* _Records_
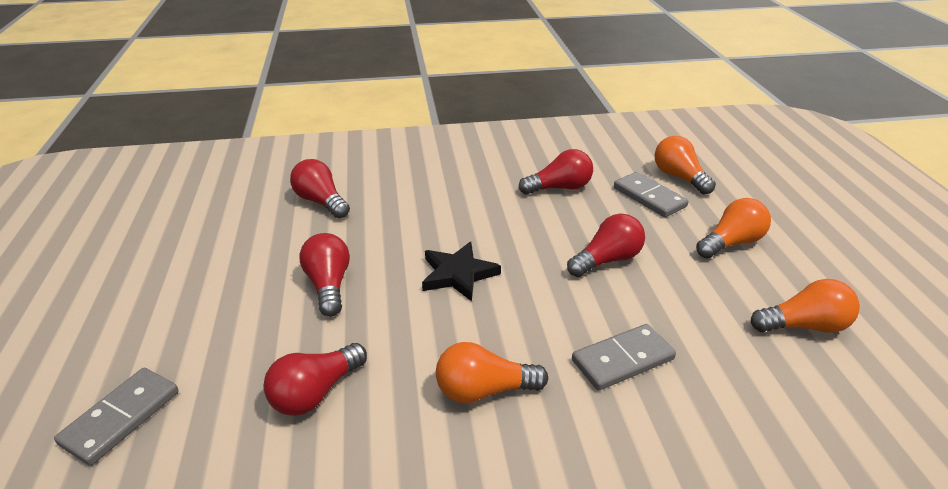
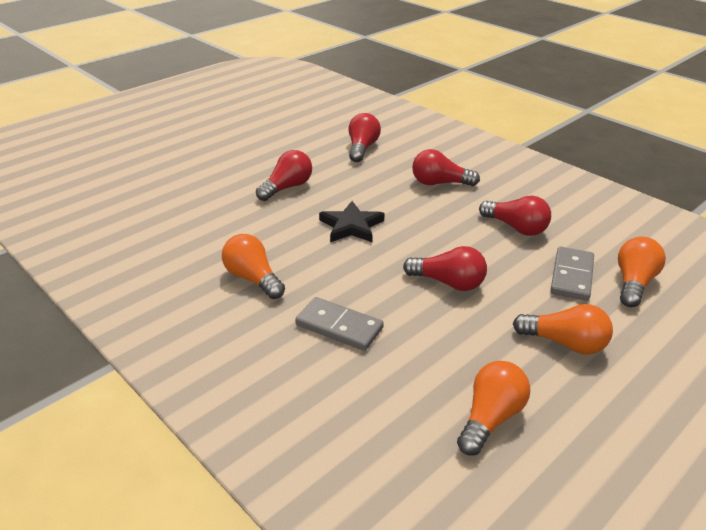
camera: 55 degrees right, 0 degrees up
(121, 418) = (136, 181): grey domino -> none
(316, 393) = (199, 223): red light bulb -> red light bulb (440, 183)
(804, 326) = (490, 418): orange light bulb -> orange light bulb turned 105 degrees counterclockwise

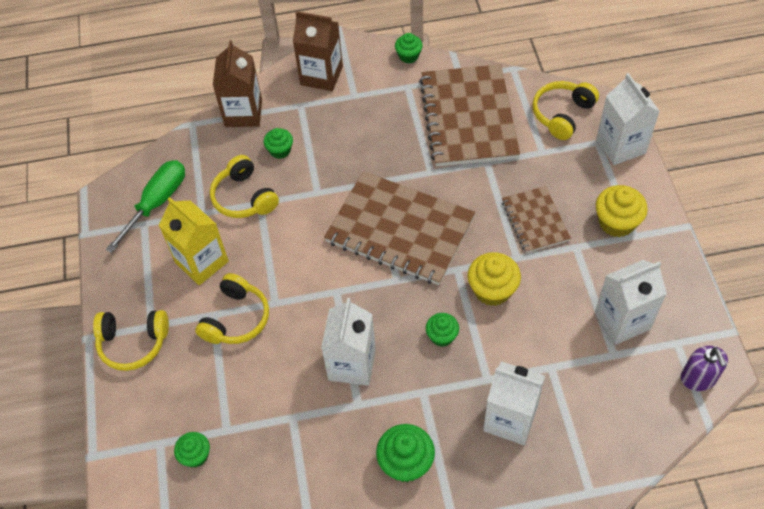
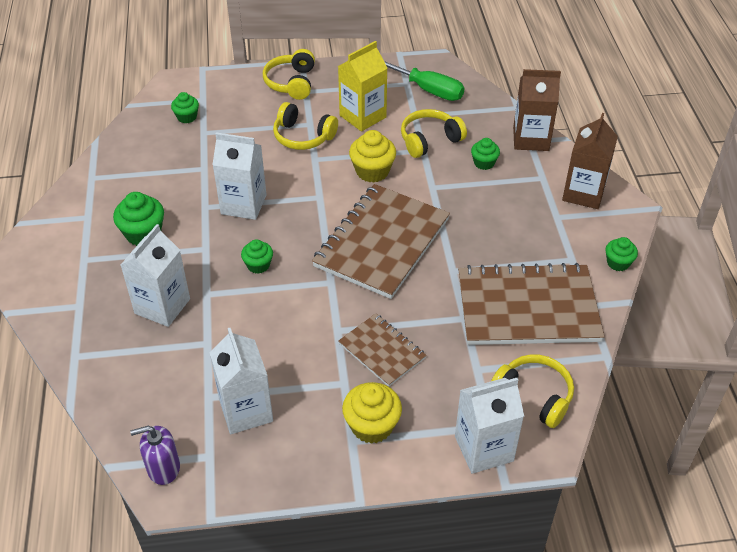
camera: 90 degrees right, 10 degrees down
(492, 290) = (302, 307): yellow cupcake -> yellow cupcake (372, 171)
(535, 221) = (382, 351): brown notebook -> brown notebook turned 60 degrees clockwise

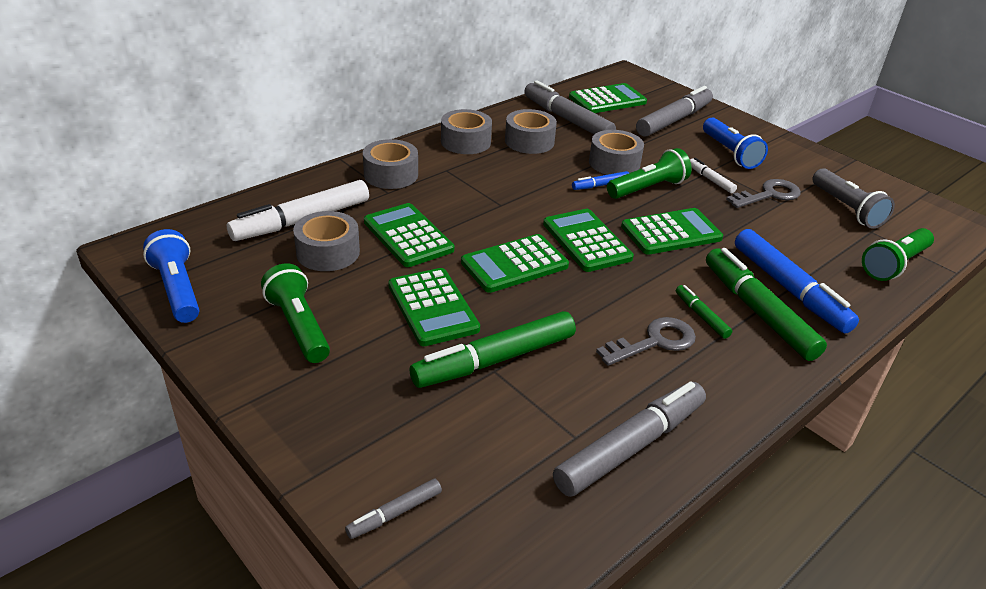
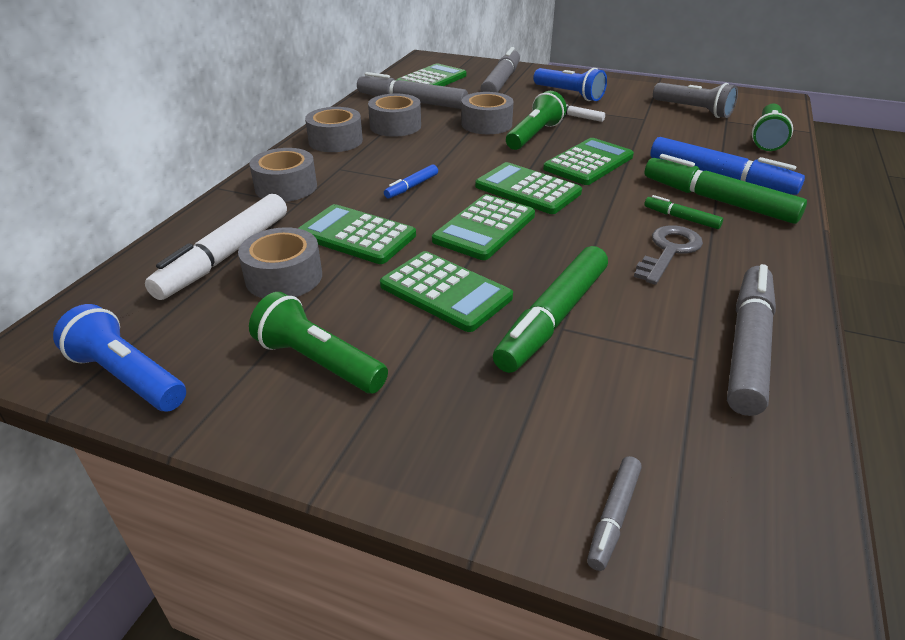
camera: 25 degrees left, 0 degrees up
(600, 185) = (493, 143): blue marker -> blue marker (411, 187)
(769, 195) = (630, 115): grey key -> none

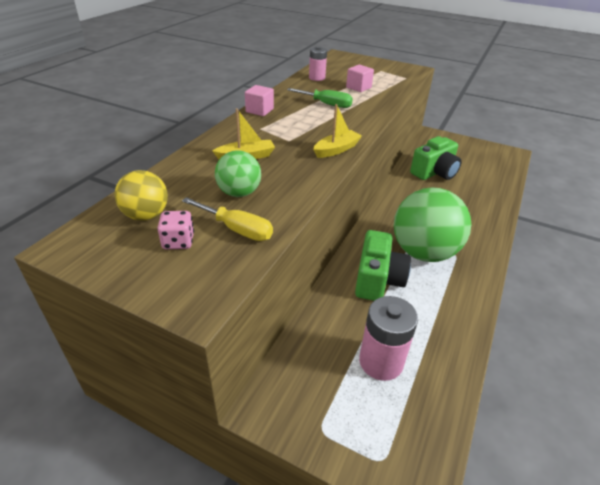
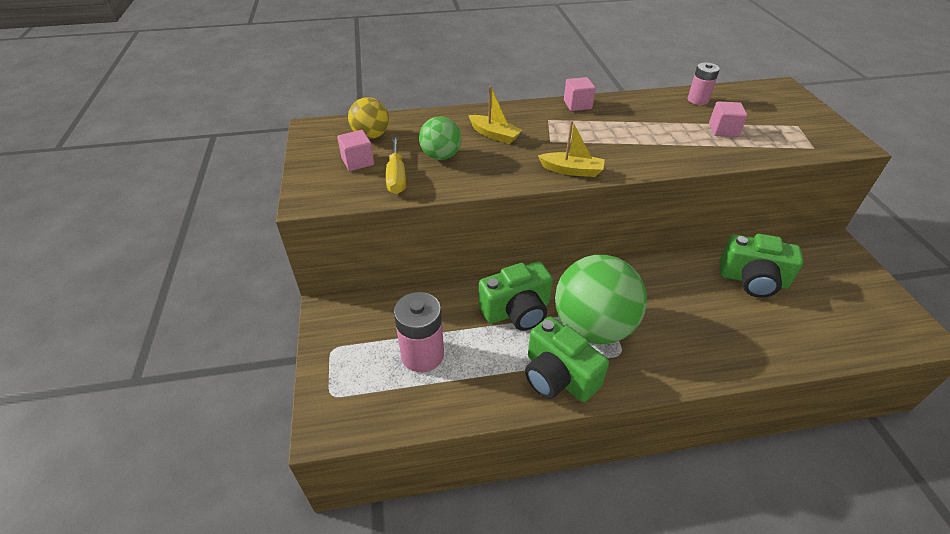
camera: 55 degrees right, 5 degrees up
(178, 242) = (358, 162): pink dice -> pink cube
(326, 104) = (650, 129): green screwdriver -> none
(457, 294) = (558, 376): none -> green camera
---
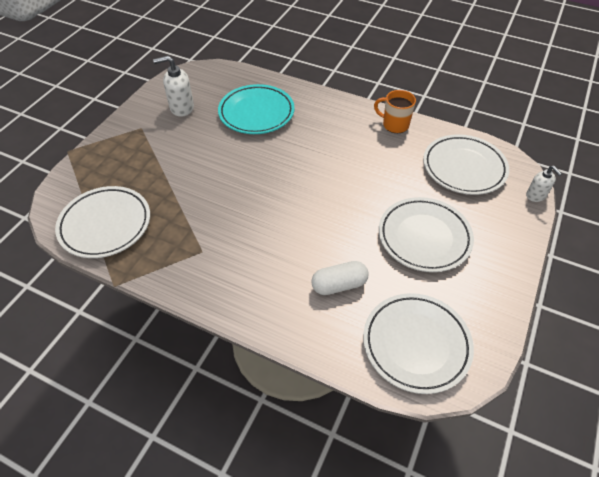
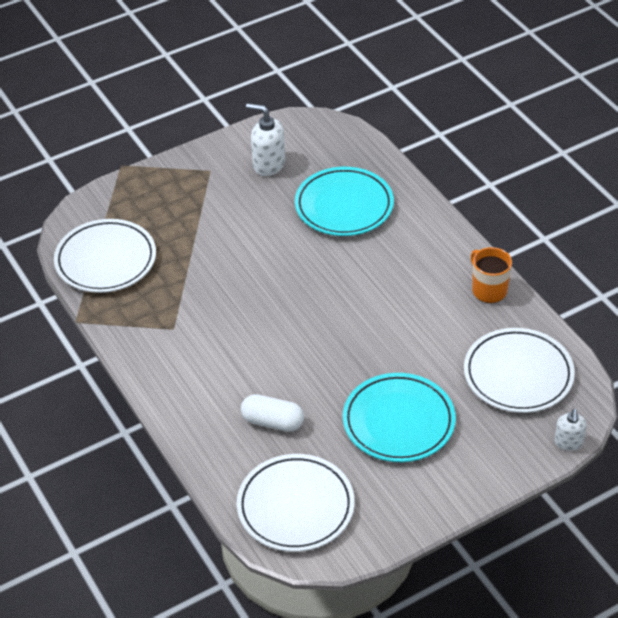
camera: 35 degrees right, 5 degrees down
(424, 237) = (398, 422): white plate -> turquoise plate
--
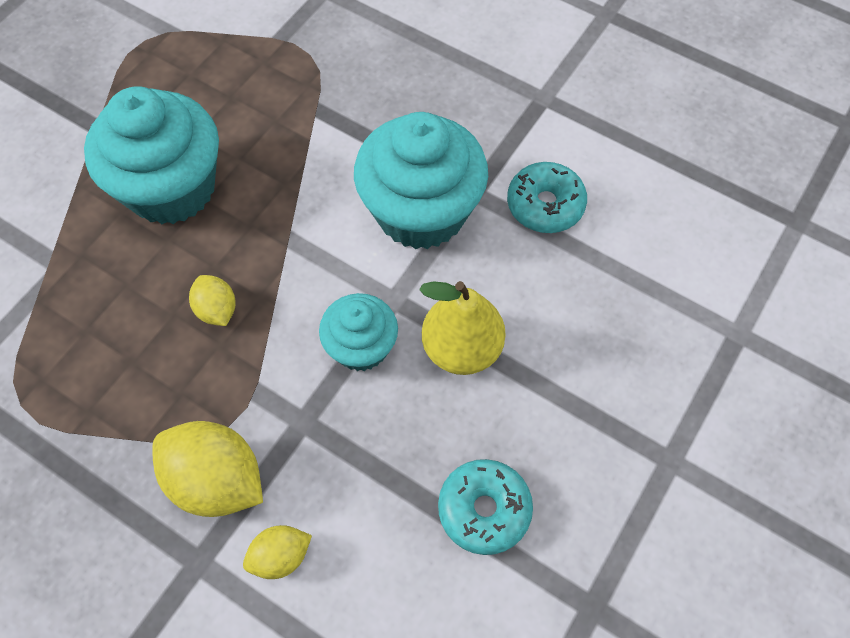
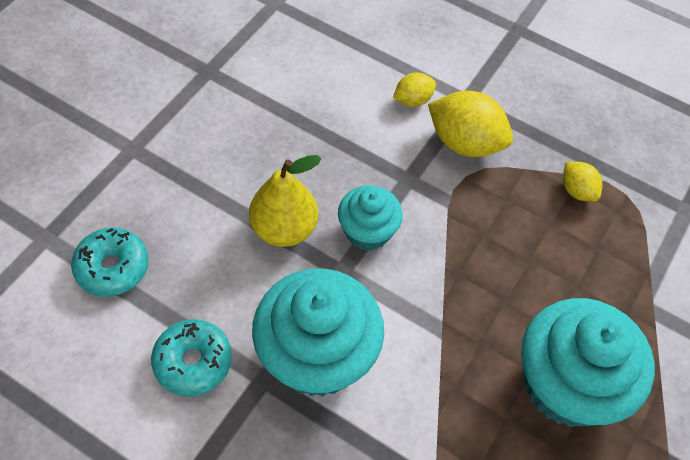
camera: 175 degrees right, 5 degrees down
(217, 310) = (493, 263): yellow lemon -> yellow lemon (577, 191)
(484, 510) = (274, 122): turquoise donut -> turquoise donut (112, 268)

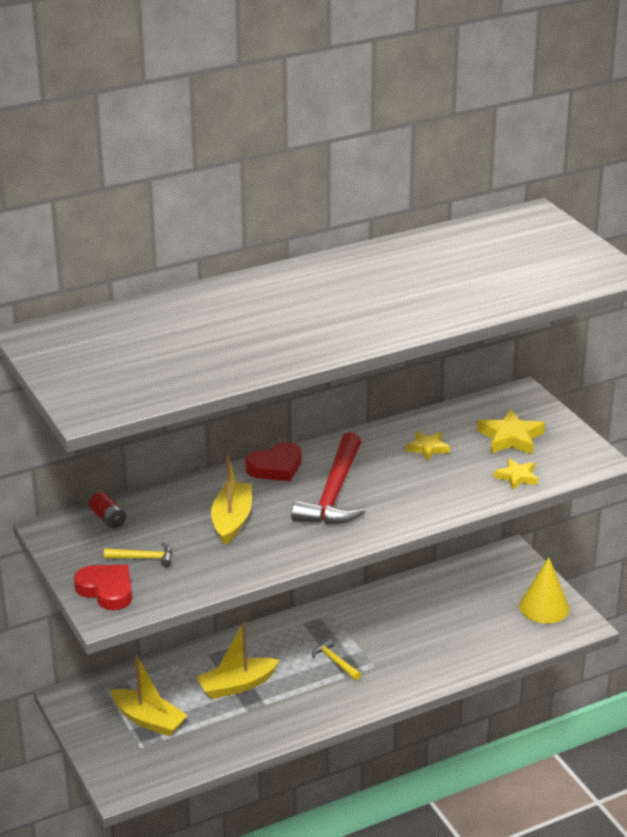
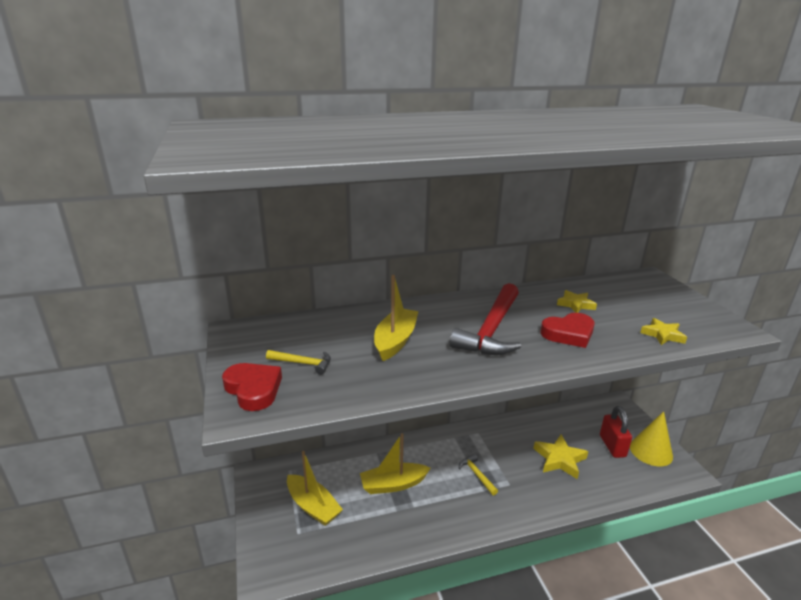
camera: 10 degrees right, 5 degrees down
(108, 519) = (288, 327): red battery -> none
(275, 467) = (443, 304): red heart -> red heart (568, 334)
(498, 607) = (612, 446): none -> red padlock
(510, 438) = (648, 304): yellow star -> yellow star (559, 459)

* _About this exercise_
Where the line holding "camera: 55 degrees right, 5 degrees up" appears in the listing above, start reproducing exactly, and end with the line holding "(457, 294) = (558, 376): none -> green camera".

* _Response_
camera: 55 degrees right, 5 degrees up
(178, 242) = (358, 162): pink dice -> pink cube
(326, 104) = (650, 129): green screwdriver -> none
(457, 294) = (558, 376): none -> green camera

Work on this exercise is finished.